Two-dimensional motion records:
+ + + + + + +

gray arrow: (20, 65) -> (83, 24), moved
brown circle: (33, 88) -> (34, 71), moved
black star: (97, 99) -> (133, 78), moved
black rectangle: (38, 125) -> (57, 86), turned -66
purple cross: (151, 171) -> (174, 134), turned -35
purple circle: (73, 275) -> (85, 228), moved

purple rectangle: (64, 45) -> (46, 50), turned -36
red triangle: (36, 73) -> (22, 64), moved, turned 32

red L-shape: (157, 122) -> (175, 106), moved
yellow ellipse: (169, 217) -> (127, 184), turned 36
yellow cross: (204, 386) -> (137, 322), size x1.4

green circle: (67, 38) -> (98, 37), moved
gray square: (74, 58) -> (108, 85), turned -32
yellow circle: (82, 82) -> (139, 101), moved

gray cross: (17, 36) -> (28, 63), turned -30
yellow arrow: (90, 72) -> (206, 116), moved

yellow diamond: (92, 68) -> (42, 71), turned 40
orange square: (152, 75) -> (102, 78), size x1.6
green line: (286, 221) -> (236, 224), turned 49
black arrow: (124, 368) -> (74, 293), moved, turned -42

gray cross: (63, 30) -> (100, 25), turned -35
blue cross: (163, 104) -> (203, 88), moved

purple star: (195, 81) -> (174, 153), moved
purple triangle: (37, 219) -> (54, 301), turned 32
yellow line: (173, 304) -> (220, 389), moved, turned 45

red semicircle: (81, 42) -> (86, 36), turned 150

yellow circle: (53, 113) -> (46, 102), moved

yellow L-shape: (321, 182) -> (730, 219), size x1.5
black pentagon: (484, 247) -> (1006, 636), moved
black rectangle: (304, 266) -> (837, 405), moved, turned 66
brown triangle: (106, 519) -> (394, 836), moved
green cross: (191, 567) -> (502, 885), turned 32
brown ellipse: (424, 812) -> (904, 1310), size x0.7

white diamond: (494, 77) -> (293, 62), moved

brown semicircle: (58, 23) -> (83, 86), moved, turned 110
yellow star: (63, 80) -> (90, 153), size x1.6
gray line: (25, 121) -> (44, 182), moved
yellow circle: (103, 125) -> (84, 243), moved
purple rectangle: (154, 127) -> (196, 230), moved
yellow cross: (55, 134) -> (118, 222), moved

+ + + + + + +

→ **Exercise instructions**
Above are the records; from them, give again exactly the lines from the one containing "purple rectangle: (64, 45)" through the one containing "purple triangle: (37, 219)", both included.

→ **Task response**
purple rectangle: (64, 45) -> (46, 50), turned -36
red triangle: (36, 73) -> (22, 64), moved, turned 32

red L-shape: (157, 122) -> (175, 106), moved
yellow ellipse: (169, 217) -> (127, 184), turned 36
yellow cross: (204, 386) -> (137, 322), size x1.4

green circle: (67, 38) -> (98, 37), moved
gray square: (74, 58) -> (108, 85), turned -32
yellow circle: (82, 82) -> (139, 101), moved

gray cross: (17, 36) -> (28, 63), turned -30
yellow arrow: (90, 72) -> (206, 116), moved

yellow diamond: (92, 68) -> (42, 71), turned 40
orange square: (152, 75) -> (102, 78), size x1.6
green line: (286, 221) -> (236, 224), turned 49
black arrow: (124, 368) -> (74, 293), moved, turned -42

gray cross: (63, 30) -> (100, 25), turned -35
blue cross: (163, 104) -> (203, 88), moved

purple star: (195, 81) -> (174, 153), moved
purple triangle: (37, 219) -> (54, 301), turned 32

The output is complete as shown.